Saved entries:
****

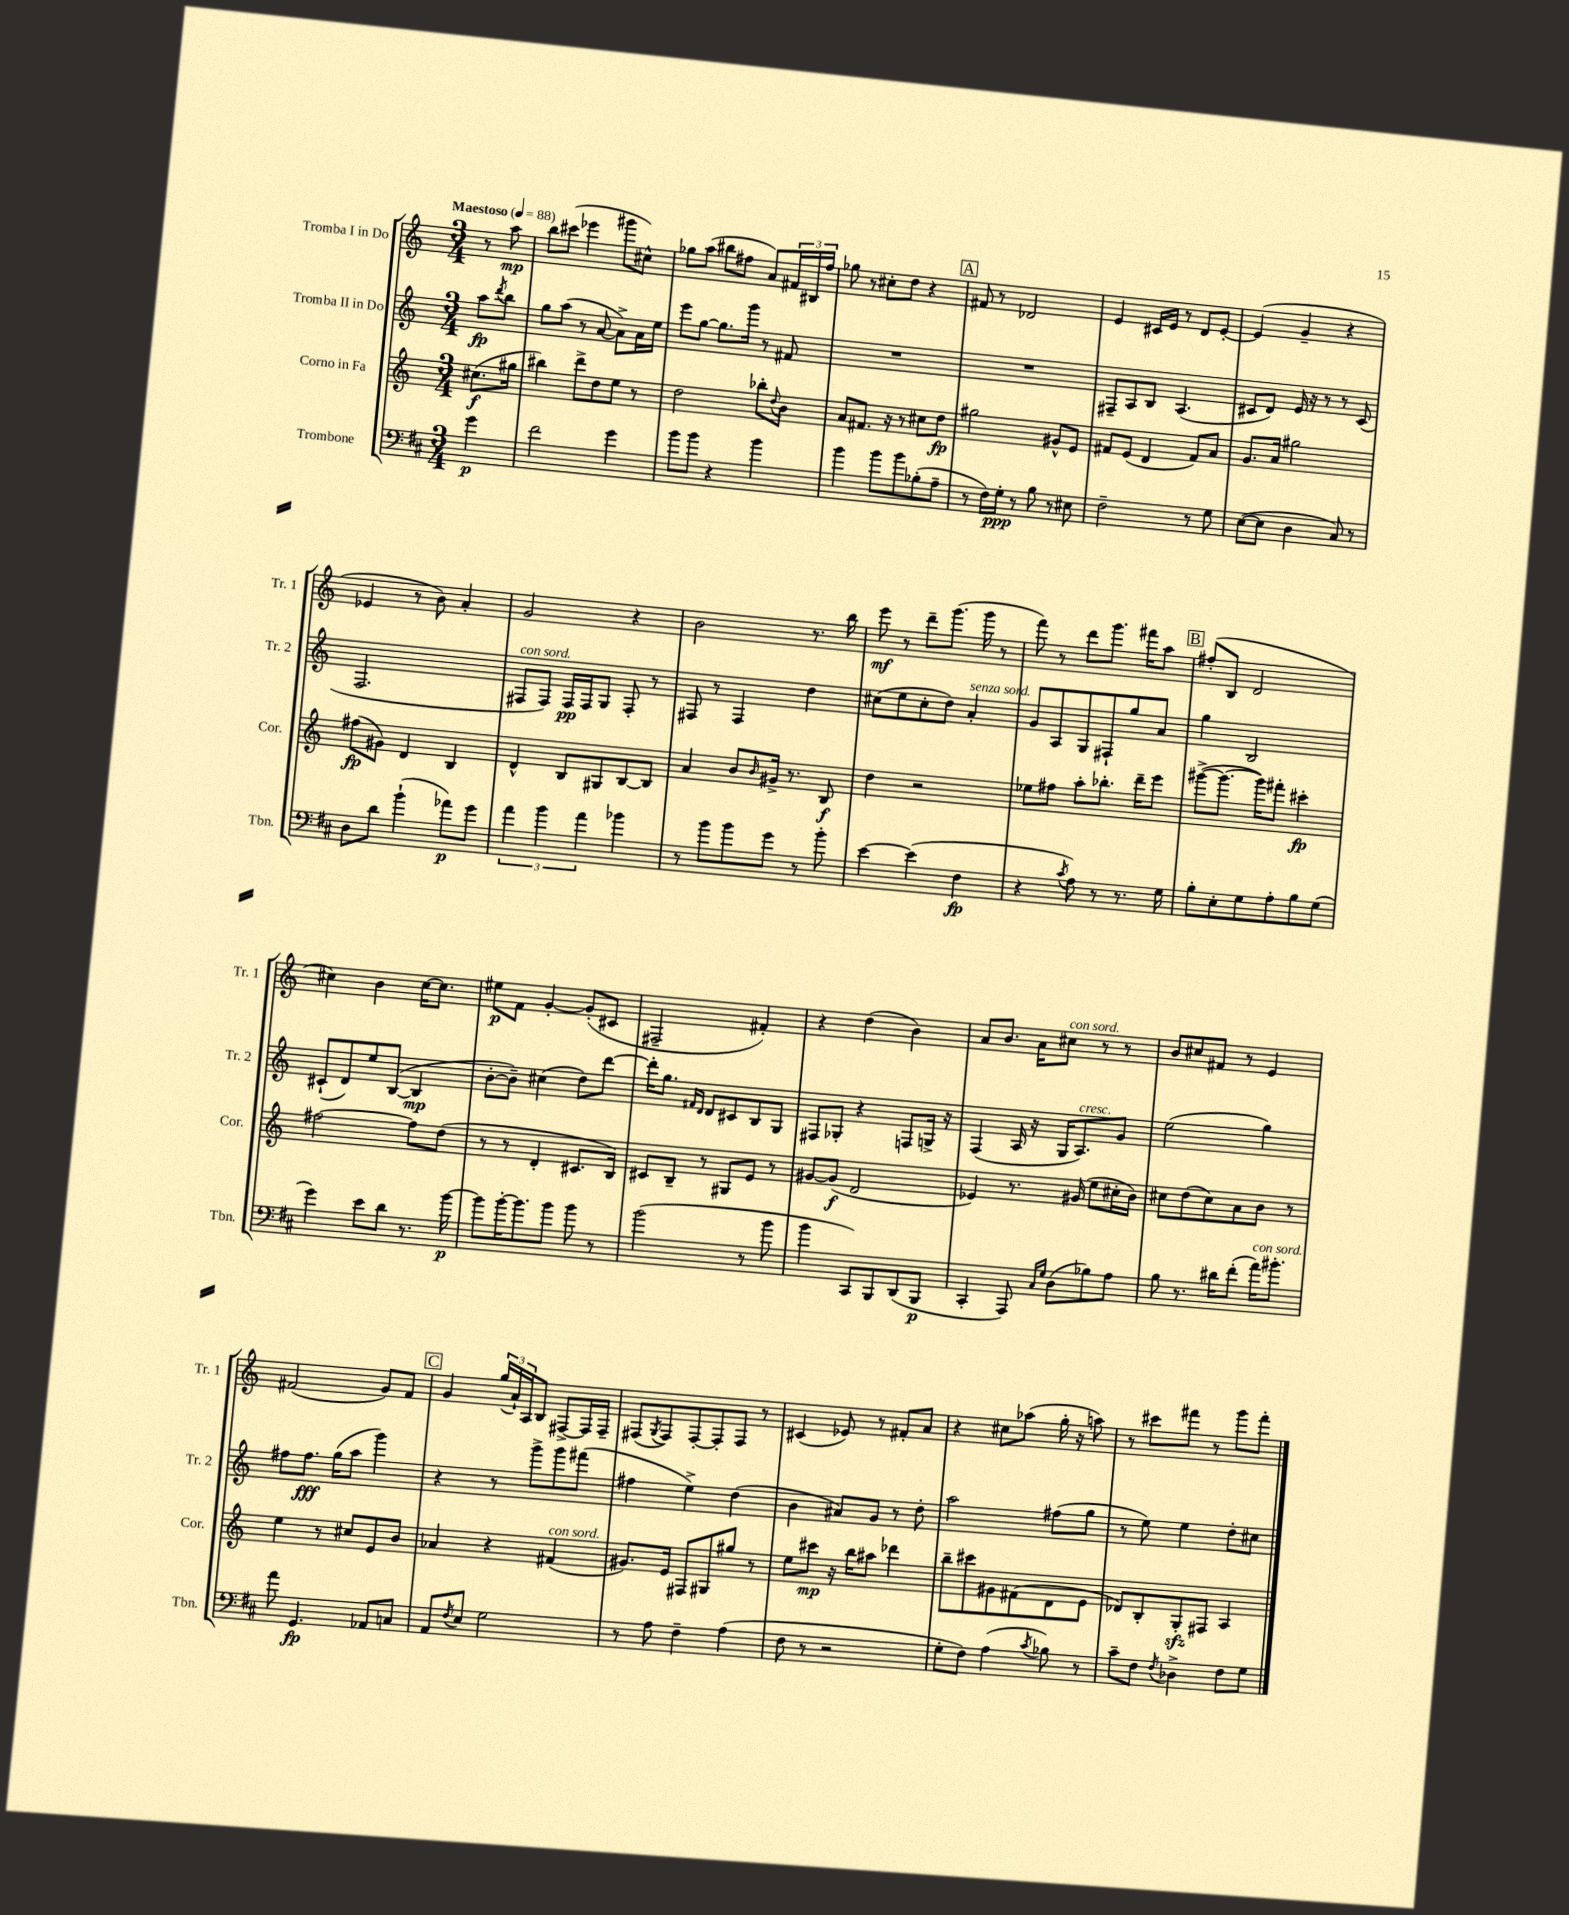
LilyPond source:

<<
\new StaffGroup <<
\new Staff = "s0" \with { instrumentName = "Tromba I in Do" shortInstrumentName = "Tr. 1" } {
    \clef treble \key c \major \numericTimeSignature \time 3/4 \partial 4 \tempo "Maestoso" 4 = 88
    r8 a''8\mp |
    b''8 cis'''8( ees'''4 gis'''8 cis''8-^) |
    ges''8 a''8( bis''8 fis''8 a'8) \tuplet 3/2 { fis'16 bis16 fis''16 } |
    ges''8 r8 cis''8-. d''8 r4 |
    \mark \markup { \box "A" } fis'8 r8 des'2 |
    e'4 cis'16 e'16 r8 d'8 e'8~-. |
    e'4( g'4-- r4 |
    ees'4 r8 b'8) a'4-. |
    g'2 r4 |
    b'2 r8. b''16 |
    e'''8\mf r8 d'''8-- g'''8.( g'''16 r8 |
    f'''8) r8 d'''8 g'''8. fis'''16 a''8 |
    \mark \markup { \box "B" } fis''8-.( b8 d'2 |
    cis''4) b'4 cis''16~ cis''8. |
    eis''8\p f'8 g'4~-. g'8-.( cis'8 |
    fis2-- fis'4-.) |
    r4 d''4( b'4) |
    a'8 b'8. a'16 cis''8^\markup { \italic "con sord." } r8 r8 |
    b'8 cis''8 fis'8 r8 e'4 |
    fis'2( g'8) fis'8 |
    \mark \markup { \box "C" } g'4 \tuplet 3/2 { g''16( a'16-!) a16 } b8 fis8~-> fis16 fis16-- |
    fis8( \acciaccatura { g8 } fis8) fis8~-. fis8-. fis8 r8 |
    cis'4( ees'8) r8 fis'8-. a'8 |
    r4 cis''8 aes''8( g''16-. r16 a''8) |
    r8 cis'''8 fis'''8 r8 g'''8 fis'''8-. \bar "|." |
}
\new Staff = "s1" \with { instrumentName = "Tromba II in Do" shortInstrumentName = "Tr. 2" } {
    \clef treble \key c \major \numericTimeSignature \time 3/4 \partial 4
    a''8\fp \acciaccatura { d'''8 } b''8 |
    g''8 a''8( r8 a'8~ a'8->) a'16 e''16 |
    e'''8 g''8~ g''8. g'''16 r8 fis'8 |
    R2. |
    \mark \markup { \box "A" } R2. |
    fis8-- a8 b8 a4.( |
    cis'8 d'8) e'16 r16 r8 r8 cis'8( |
    f2. |
    fis8^\markup { \italic "con sord." } fis8) fis16\pp fis16 g8 fis8-. r8 |
    fis8 r8 fis4 d''4 |
    cis''8( e''8 cis''8-. d''8) a'4-.^\markup { \italic "senza sord." } |
    g'8 a8 g8 fis8-! g''8 a'8 |
    \mark \markup { \box "B" } g''4 b2 |
    cis'8-!( d'8) e''8 b8~( b4\mp |
    b'8~-. b'8--) cis''4( d''8) d'''8~ |
    d'''16-. g''8. \grace { fis'16 d'16 } d'8 cis'8 b8 g8 |
    fis8 ges8-. r4 f8 g16-> r16 |
    f4( a16 r16 g16 a8.^\markup { \italic "cresc." }) g'8 |
    e''2( g''4) |
    fis''8 fis''8.\fff g''16( a''8 g'''4) |
    \mark \markup { \box "C" } r4 r8 g'''8-> g'''8 fis'''8( |
    fis''4 e''4->) d''4( |
    b'4 ais'8) g'8 r8 d''8-. |
    a''2 fis''8( g''8 |
    r8 e''8) e''4 d''8-. cis''8 \bar "|." |
}
\new Staff = "s2" \with { instrumentName = "Corno in Fa" shortInstrumentName = "Cor." } {
    \clef treble \key c \major \numericTimeSignature \time 3/4 \partial 4
    cis''8.\f( gis''16 |
    bis''4) d'''8-> d''8 e''8 r8 |
    d''2 bes''8-. \appoggiatura { d''8 } b'8 |
    a'8 fis'8. r16 r8 cis''8 d''8\fp |
    \mark \markup { \box "A" } gis''2 gis'8-^ e'8 |
    fis'8 e'8( d'4 fis'8) a'8 |
    g'8. a'16 gis''2 |
    fis''8\fp( gis'8) d'4 b4 |
    d'4-^ b8 gis8 b8~ b8 |
    a'4 b'8 \grace { b'16 } gis'16-> r8. b8\f |
    d''4 r2 |
    ees''8 fis''8 a''8-. bes''8.-. d'''16-- e'''8 |
    \mark \markup { \box "B" } gis'''8~->( gis'''8.~ gis'''16) fis'''8-. cis'''4-.\fp |
    fis''2~ fis''8 d''8( |
    r8 r8 d'4-. cis'8. b16) |
    cis'8 b8-- r8 gis8 e'8 r8 |
    gis'8~ gis'8\f( d'2 |
    ees'4) r8. gis'16( e''8 cis''16-. b'16) |
    cis''8 d''8( cis''8) a'8 b'8 r8 |
    e''4 r8 cis''8 e'8 b'8 |
    \mark \markup { \box "C" } aes'4 r4 fis'4^\markup { \italic "con sord." }( |
    gis'8.) e'16 fis8 gis8 gis''8 r8 |
    e''8 cis'''8\mp r16 b''16 ais''8 des'''4 |
    b''8-- cis'''8 gis'8 fis'8( d'8 e'8 |
    des'8) b8-. g8-.\sfz fis8 a4 \bar "|." |
}
\new Staff = "s3" \with { instrumentName = "Trombone" shortInstrumentName = "Tbn." } {
    \clef bass \key d \major \numericTimeSignature \time 3/4 \partial 4
    g'4\p |
    fis'2 g'4 |
    b'8 b'8 r4 b'4 |
    b'4 b'8 b'8 bes8-.( a8-- |
    \mark \markup { \box "A" } r8 fis16) g16-.\ppp r8 b8 r8 eis8 |
    fis2-- r8 g8 |
    e8~( e8 d4 cis8) r8 |
    d8 d'8 b'4-!( aes'8\p) g'8 |
    \tuplet 3/2 { a'4 b'4 a'4 } bes'4 |
    r8 b'8 b'8 g'8 r8 b'8-. |
    e'4~ e'4( fis4\fp |
    r4 \acciaccatura { cis'8 } a8) r8 r8. g16 |
    \mark \markup { \box "B" } b8-. e8-. g8 a8-. b8 g8( |
    g'4) e'8 d'8 r8. b'16~\p |
    b'8 b'16~-. b'8. b'8 b'8 r8 |
    b'2( r8 b'8 |
    b'4 cis,8) b,,8 d,8( b,,8\p |
    cis,4-. a,,8) \grace { cis16 g16 } d8( bes8) a8 |
    b8 r8. dis'16 fis'8-.( a'16^\markup { \italic "con sord." }) bis'8.-. |
    a'8 g,4.\fp aes,8 c8 |
    \mark \markup { \box "C" } a,8 \acciaccatura { fis8 } e8 g2 |
    r8 a8 fis4-- a4( |
    fis8 r8 r2 |
    g8-. fis8) a4( \acciaccatura { cis'8 } bes8) r8 |
    cis'8-- fis8 \acciaccatura { fis8 } des4-> fis8 g8 \bar "|." |
}
>>
>>
\layout { \context { \Score \remove "Bar_number_engraver" } }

****

__Aim__:
Pull out each line of the data containing the string "sord" and copy it over unchanged.

__Output for this task__:
    a'8 b'8. a'16 cis''8^\markup { \italic "con sord." } r8 r8 |
    fis8^\markup { \italic "con sord." } fis8) fis16\pp fis16 g8 fis8-. r8 |
    cis''8( e''8 cis''8-. d''8) a'4-.^\markup { \italic "senza sord." } |
    \mark \markup { \box "C" } aes'4 r4 fis'4^\markup { \italic "con sord." }( |
    b8 r8. dis'16 fis'8-.( a'16^\markup { \italic "con sord." }) bis'8.-. |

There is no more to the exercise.